Your answer must be the lines of the entries below, exactly as written, from the first line through the line containing "none -> grey teapot [323,94,402,156]".

> **MATERIAL FOR THIS EXERCISE**
-=-=-=-=-
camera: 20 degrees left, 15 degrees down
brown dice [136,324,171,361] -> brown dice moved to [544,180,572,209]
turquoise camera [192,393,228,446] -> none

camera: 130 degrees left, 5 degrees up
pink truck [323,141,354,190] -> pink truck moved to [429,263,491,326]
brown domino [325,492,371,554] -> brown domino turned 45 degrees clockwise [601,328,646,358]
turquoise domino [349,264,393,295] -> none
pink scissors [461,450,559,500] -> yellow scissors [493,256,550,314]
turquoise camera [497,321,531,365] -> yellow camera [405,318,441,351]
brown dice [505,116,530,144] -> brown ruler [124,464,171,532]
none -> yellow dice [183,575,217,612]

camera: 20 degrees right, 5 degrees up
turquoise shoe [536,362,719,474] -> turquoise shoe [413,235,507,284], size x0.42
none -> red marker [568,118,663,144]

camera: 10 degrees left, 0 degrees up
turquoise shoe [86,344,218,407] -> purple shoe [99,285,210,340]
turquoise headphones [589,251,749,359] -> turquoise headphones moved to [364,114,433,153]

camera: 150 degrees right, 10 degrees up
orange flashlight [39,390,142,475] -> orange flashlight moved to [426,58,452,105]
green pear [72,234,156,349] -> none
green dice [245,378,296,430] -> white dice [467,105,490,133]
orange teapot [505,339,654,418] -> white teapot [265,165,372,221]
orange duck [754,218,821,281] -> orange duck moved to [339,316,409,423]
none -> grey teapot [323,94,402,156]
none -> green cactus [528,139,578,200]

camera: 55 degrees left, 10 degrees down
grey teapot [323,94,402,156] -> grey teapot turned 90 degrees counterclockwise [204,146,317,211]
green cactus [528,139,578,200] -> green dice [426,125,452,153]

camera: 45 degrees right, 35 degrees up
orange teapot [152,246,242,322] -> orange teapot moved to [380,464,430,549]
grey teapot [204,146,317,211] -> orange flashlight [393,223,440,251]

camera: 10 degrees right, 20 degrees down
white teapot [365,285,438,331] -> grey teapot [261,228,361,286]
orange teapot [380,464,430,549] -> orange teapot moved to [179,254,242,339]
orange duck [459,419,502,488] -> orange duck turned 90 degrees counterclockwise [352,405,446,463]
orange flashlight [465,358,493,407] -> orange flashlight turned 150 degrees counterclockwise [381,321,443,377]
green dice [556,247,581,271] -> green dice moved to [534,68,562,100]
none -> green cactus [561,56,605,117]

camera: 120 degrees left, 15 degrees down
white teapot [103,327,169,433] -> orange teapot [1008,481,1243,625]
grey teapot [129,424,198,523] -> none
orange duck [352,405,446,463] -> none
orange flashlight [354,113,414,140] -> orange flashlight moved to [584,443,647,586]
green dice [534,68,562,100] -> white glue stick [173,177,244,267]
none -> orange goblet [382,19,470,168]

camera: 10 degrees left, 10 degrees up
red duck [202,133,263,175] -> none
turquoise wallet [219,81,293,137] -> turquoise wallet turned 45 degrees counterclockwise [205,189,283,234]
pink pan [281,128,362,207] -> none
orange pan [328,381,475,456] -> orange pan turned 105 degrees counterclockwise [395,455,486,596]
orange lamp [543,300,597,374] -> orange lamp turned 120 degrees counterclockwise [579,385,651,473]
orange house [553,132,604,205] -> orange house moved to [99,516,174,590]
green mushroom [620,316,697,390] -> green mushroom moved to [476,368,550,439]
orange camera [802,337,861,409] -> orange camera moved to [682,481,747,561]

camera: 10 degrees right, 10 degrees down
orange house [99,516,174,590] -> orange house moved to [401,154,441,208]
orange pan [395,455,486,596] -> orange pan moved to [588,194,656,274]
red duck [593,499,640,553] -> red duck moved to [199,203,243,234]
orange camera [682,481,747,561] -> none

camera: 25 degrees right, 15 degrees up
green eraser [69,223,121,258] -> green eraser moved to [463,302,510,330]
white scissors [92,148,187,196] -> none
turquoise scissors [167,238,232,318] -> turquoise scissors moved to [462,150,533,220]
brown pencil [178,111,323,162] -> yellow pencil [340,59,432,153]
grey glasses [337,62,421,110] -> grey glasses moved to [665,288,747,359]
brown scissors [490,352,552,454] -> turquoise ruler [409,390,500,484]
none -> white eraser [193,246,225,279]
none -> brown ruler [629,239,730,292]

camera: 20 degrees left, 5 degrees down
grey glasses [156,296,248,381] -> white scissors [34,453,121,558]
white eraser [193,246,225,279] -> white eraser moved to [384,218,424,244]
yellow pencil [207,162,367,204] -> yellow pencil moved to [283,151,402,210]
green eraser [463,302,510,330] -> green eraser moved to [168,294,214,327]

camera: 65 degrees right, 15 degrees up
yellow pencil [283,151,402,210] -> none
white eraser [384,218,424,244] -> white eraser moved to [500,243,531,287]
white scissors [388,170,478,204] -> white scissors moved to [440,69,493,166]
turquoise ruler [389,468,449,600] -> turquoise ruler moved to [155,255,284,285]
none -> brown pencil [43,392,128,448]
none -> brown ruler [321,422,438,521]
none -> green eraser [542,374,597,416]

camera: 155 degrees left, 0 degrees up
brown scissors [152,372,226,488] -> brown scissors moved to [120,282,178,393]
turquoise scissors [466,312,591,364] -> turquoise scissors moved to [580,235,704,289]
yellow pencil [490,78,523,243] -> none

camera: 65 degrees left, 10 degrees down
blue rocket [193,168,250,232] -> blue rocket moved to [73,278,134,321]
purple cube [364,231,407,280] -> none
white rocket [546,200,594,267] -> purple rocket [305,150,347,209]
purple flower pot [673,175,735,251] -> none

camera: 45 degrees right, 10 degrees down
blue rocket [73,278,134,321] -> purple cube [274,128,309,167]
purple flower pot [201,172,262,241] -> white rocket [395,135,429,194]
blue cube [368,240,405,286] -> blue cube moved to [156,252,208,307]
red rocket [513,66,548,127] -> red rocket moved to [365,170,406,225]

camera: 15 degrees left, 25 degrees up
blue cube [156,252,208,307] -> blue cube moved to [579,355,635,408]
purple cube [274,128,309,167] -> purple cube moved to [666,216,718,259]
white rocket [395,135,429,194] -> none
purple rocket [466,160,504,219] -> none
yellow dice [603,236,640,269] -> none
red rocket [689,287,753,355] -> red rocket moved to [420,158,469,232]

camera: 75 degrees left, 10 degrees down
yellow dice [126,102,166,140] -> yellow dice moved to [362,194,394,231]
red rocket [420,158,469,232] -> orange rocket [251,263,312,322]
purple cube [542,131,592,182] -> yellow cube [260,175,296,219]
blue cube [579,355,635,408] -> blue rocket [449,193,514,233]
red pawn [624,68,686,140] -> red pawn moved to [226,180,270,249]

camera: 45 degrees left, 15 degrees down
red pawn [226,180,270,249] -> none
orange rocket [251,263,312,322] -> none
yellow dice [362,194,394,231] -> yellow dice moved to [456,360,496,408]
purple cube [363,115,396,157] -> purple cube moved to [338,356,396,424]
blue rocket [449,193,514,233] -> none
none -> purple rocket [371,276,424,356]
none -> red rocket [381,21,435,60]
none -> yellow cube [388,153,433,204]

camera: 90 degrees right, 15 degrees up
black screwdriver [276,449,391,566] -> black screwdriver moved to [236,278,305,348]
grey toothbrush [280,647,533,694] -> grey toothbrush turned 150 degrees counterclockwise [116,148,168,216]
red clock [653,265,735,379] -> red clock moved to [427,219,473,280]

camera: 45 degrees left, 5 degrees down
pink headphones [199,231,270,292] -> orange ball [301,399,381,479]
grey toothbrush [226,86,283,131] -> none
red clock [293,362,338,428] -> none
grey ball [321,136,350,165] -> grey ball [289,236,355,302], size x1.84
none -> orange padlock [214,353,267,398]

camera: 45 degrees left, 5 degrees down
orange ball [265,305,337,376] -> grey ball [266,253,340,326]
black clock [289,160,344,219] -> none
-=-=-=-=-
> **RESPONSE**
camera: 20 degrees left, 15 degrees down
brown dice [136,324,171,361] -> brown dice moved to [544,180,572,209]
turquoise camera [192,393,228,446] -> none

camera: 130 degrees left, 5 degrees up
pink truck [323,141,354,190] -> pink truck moved to [429,263,491,326]
brown domino [325,492,371,554] -> brown domino turned 45 degrees clockwise [601,328,646,358]
turquoise domino [349,264,393,295] -> none
pink scissors [461,450,559,500] -> yellow scissors [493,256,550,314]
turquoise camera [497,321,531,365] -> yellow camera [405,318,441,351]
brown dice [505,116,530,144] -> brown ruler [124,464,171,532]
none -> yellow dice [183,575,217,612]

camera: 20 degrees right, 5 degrees up
turquoise shoe [536,362,719,474] -> turquoise shoe [413,235,507,284], size x0.42
none -> red marker [568,118,663,144]

camera: 10 degrees left, 0 degrees up
turquoise shoe [86,344,218,407] -> purple shoe [99,285,210,340]
turquoise headphones [589,251,749,359] -> turquoise headphones moved to [364,114,433,153]

camera: 150 degrees right, 10 degrees up
orange flashlight [39,390,142,475] -> orange flashlight moved to [426,58,452,105]
green pear [72,234,156,349] -> none
green dice [245,378,296,430] -> white dice [467,105,490,133]
orange teapot [505,339,654,418] -> white teapot [265,165,372,221]
orange duck [754,218,821,281] -> orange duck moved to [339,316,409,423]
none -> grey teapot [323,94,402,156]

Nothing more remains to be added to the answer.